» **Activity**
Drop every picture, then print the rest of the listing exactly as given.

» **Given information**
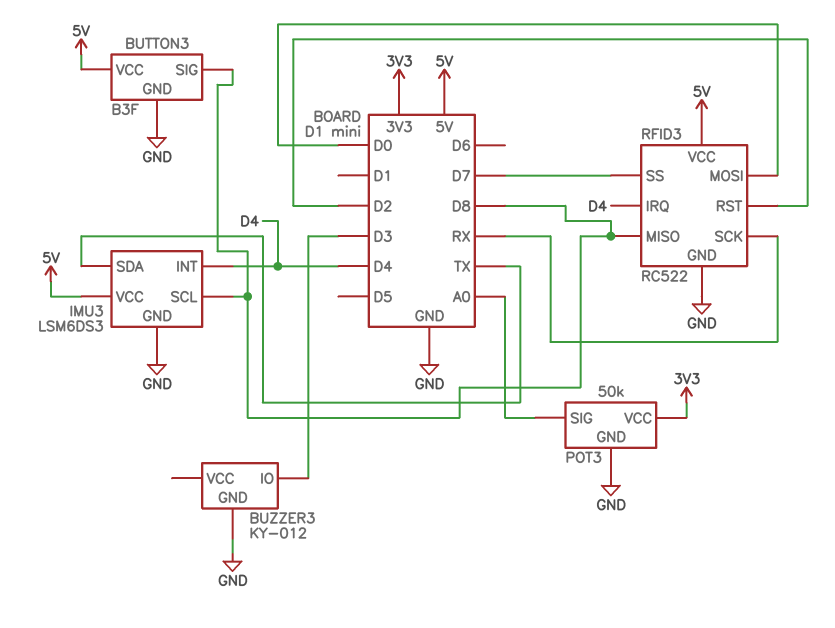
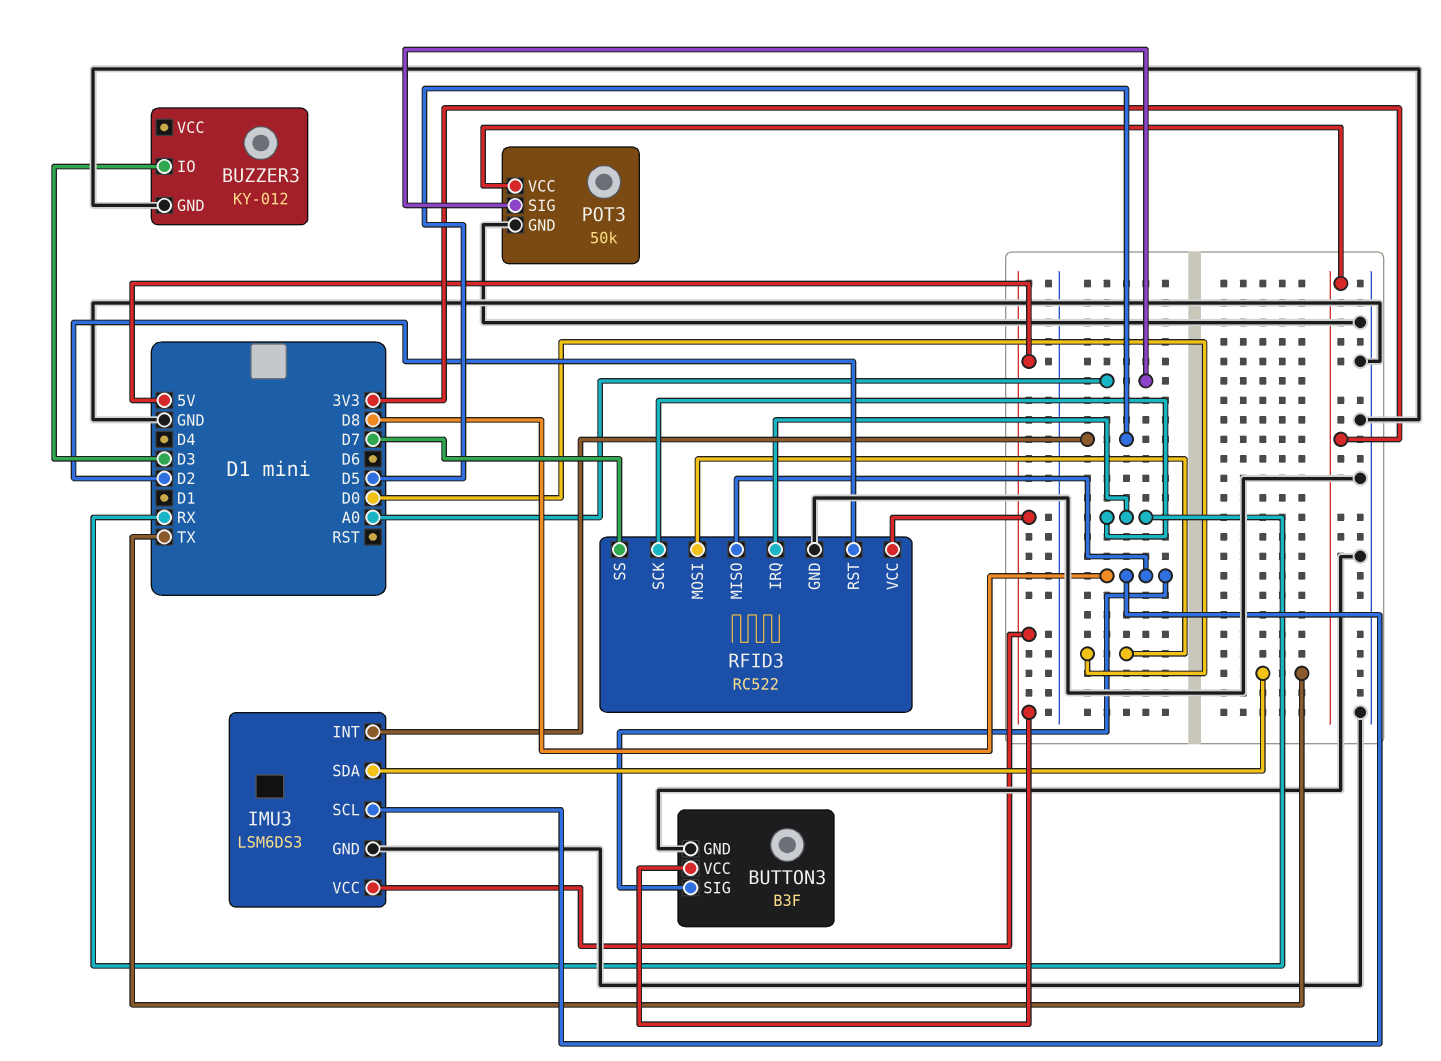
IMU3 pin INT: D4 -> D5
RFID3 pin IRQ: D4 -> RX

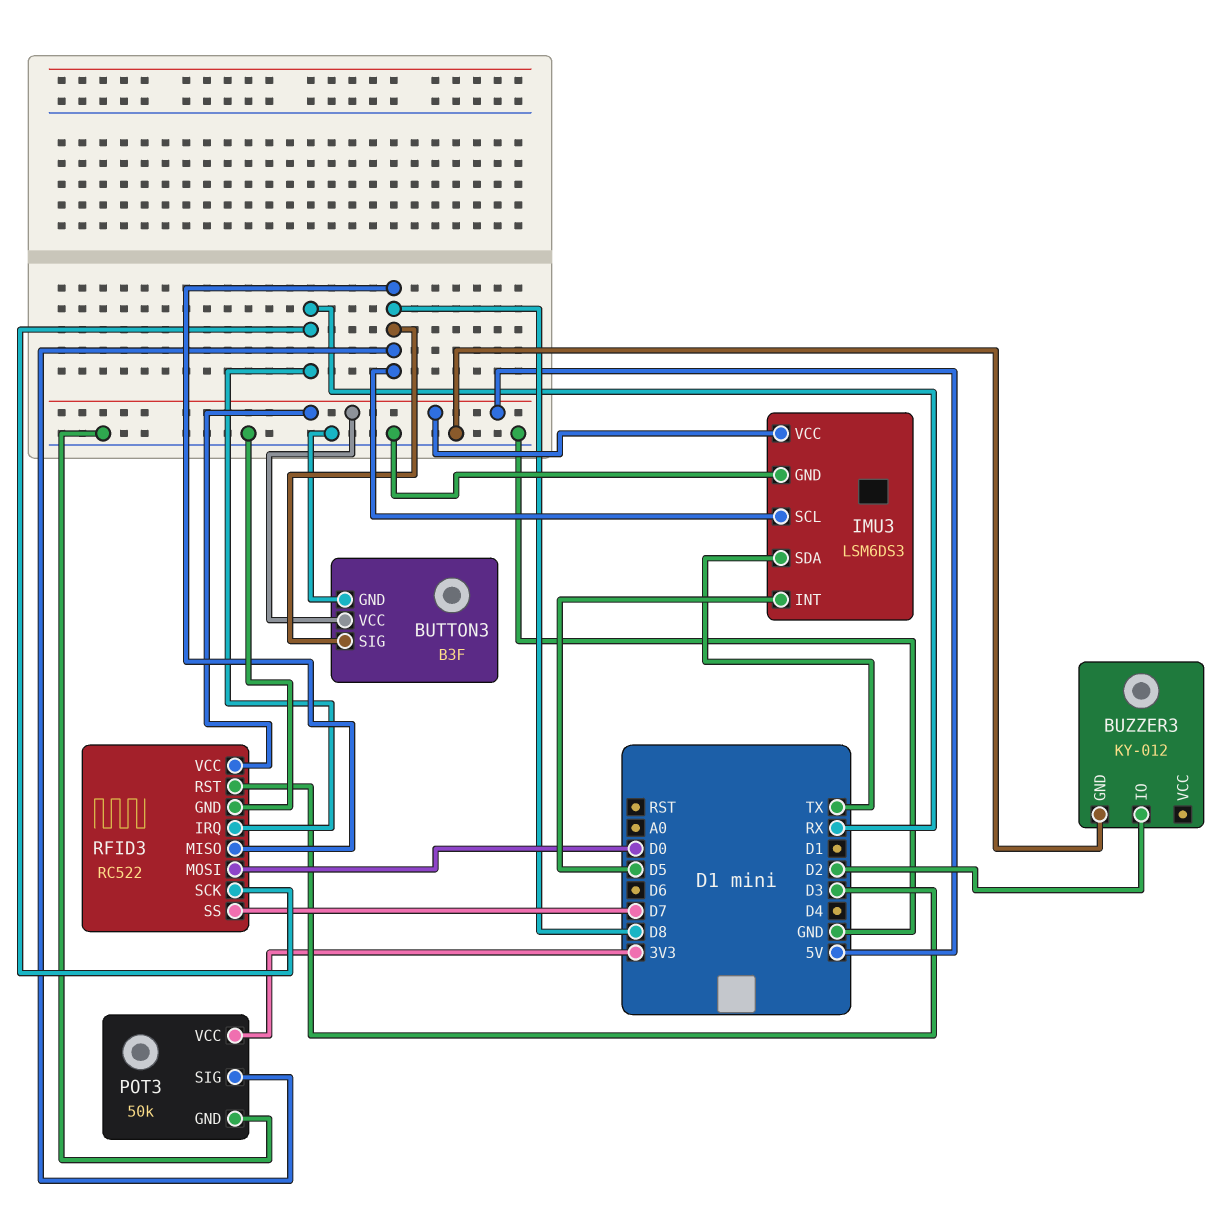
BUZZER3 pin IO: D3 -> D2
POT3 pin SIG: A0 -> D8
RFID3 pin RST: D2 -> D3

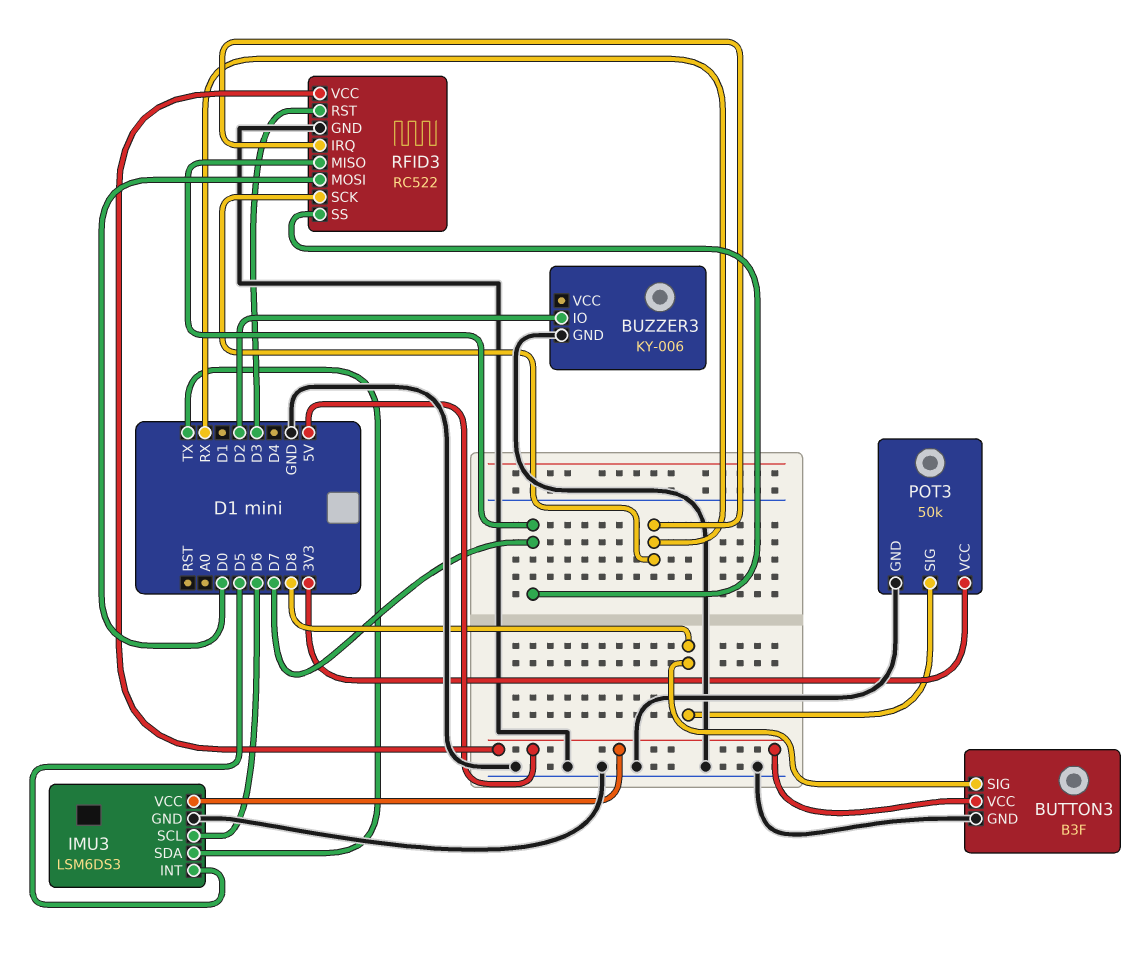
BUZZER3: KY-012 -> KY-006
IMU3 pin SCL: D8 -> D6
RFID3 pin MISO: D8 -> D7

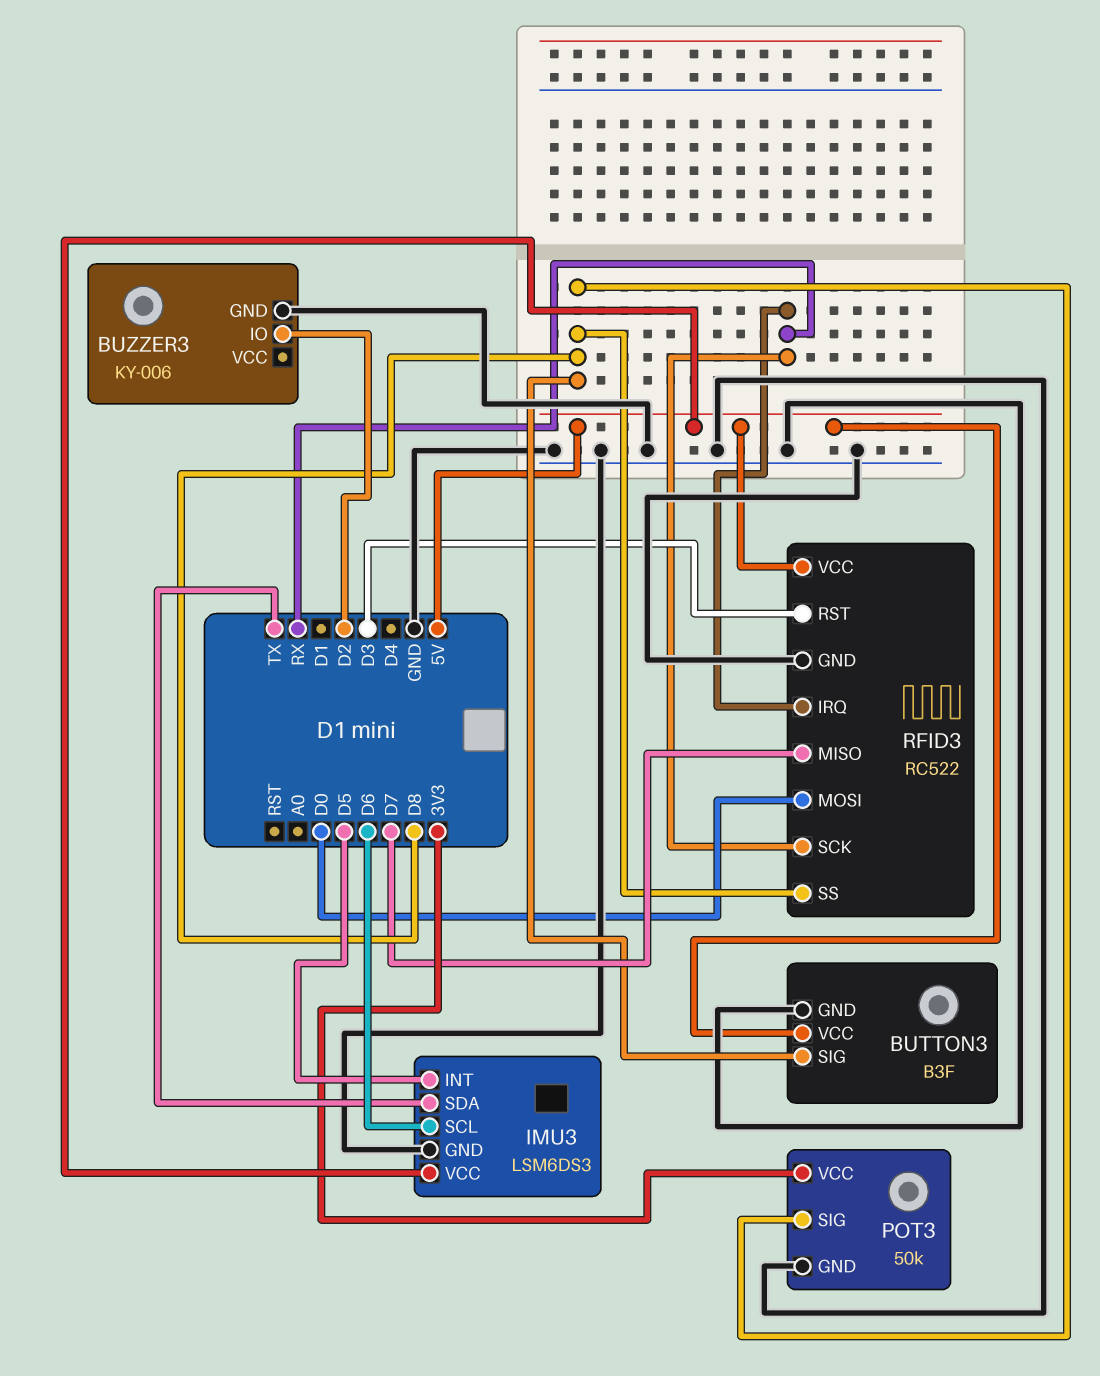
RFID3 pin SS: D7 -> D8

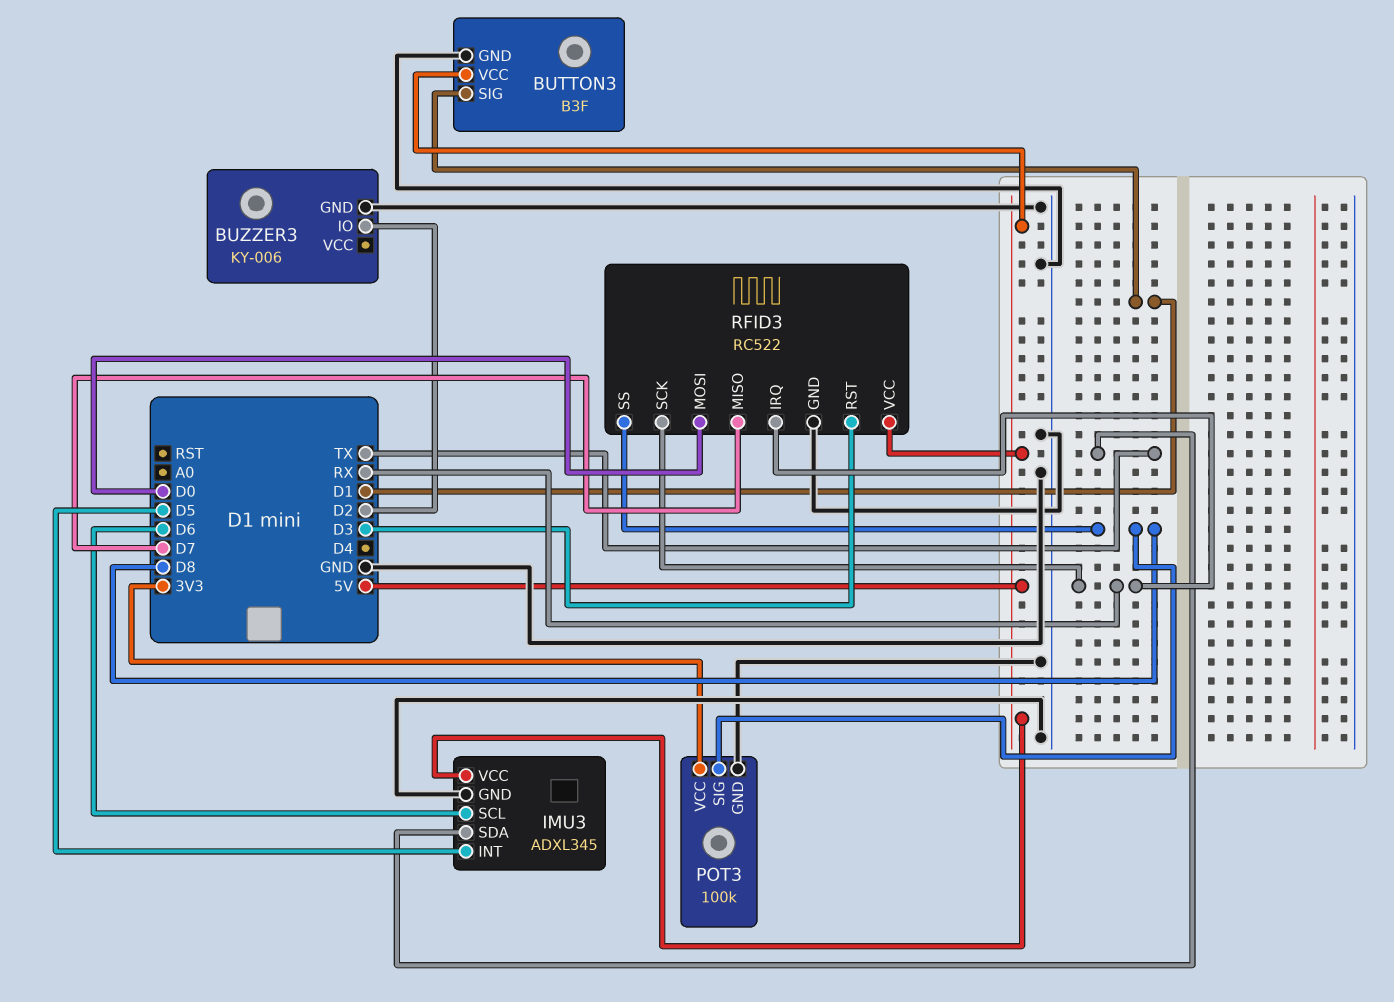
BUTTON3 pin SIG: D8 -> D1
IMU3: LSM6DS3 -> ADXL345
POT3: 50k -> 100k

» **Answer area**
IMU3 pin INT: D4 -> D5
RFID3 pin IRQ: D4 -> RX

BUZZER3 pin IO: D3 -> D2
POT3 pin SIG: A0 -> D8
RFID3 pin RST: D2 -> D3

BUZZER3: KY-012 -> KY-006
IMU3 pin SCL: D8 -> D6
RFID3 pin MISO: D8 -> D7

RFID3 pin SS: D7 -> D8

BUTTON3 pin SIG: D8 -> D1
IMU3: LSM6DS3 -> ADXL345
POT3: 50k -> 100k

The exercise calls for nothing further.